------ DATA PROVIDED ------

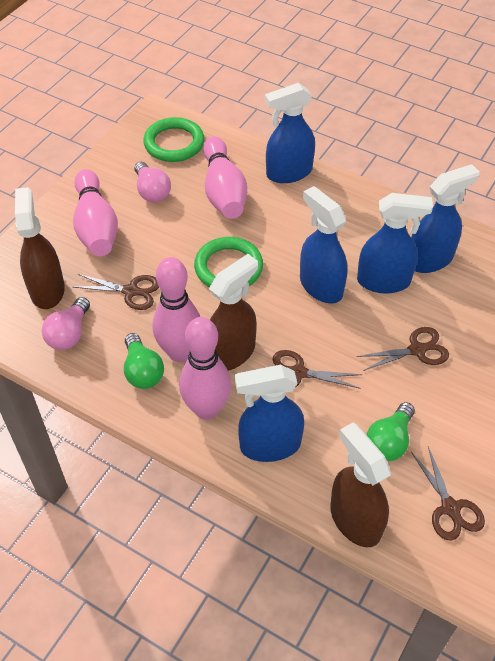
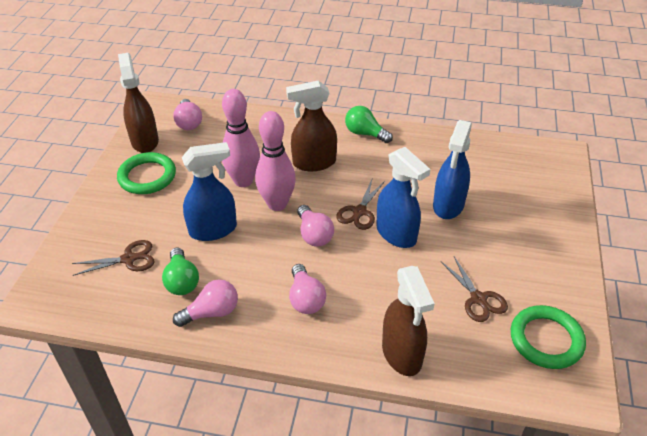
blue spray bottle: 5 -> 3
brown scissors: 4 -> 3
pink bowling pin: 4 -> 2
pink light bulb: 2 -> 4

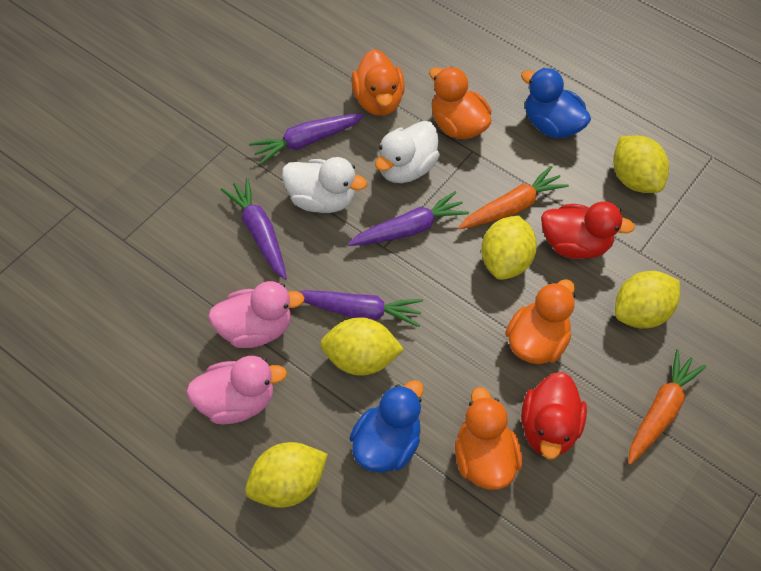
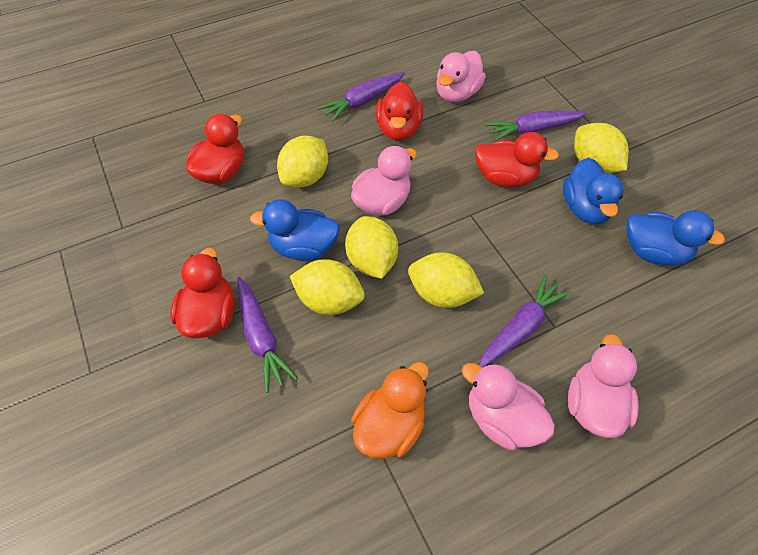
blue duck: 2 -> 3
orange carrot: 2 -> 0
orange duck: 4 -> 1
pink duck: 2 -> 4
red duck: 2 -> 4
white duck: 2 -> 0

------

▸ **WHAT YOU NEED TO DO**: The entries above need to be transcribed exactly, with the images left out.

▸ **ANSWER SECTION**:
blue spray bottle: 5 -> 3
brown scissors: 4 -> 3
pink bowling pin: 4 -> 2
pink light bulb: 2 -> 4

blue duck: 2 -> 3
orange carrot: 2 -> 0
orange duck: 4 -> 1
pink duck: 2 -> 4
red duck: 2 -> 4
white duck: 2 -> 0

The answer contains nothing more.